> **Before and after coordinates**:
======

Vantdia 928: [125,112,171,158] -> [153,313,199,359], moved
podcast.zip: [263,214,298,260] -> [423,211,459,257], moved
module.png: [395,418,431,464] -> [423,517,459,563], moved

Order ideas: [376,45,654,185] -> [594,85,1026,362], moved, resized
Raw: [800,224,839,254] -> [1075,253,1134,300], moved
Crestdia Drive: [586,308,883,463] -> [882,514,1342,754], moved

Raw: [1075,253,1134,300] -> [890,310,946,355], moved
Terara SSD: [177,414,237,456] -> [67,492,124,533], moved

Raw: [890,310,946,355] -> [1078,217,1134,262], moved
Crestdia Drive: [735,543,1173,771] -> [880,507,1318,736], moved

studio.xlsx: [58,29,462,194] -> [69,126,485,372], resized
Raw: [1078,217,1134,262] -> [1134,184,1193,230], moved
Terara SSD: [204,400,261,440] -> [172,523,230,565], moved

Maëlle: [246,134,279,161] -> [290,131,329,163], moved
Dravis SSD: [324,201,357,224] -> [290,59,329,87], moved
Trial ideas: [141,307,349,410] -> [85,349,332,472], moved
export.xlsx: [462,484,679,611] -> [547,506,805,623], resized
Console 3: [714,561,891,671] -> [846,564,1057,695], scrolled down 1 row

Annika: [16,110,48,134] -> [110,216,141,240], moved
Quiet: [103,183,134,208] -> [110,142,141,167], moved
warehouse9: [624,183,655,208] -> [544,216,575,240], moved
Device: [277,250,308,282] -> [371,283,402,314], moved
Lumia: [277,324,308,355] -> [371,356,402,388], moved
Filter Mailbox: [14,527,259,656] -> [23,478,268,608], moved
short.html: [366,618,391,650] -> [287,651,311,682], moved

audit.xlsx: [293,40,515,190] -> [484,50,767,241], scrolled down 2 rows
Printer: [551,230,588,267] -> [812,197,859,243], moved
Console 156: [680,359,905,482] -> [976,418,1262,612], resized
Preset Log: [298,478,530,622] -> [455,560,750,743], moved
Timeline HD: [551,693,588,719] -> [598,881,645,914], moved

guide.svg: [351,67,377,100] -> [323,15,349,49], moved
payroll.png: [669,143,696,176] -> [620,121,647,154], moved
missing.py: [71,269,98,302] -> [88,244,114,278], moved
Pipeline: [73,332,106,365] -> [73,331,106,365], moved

======

> **Work to be completed**: Only lines with the word "Drive" count here; copy every one from the records.

> **Response area**:
Crestdia Drive: [586,308,883,463] -> [882,514,1342,754], moved
Crestdia Drive: [735,543,1173,771] -> [880,507,1318,736], moved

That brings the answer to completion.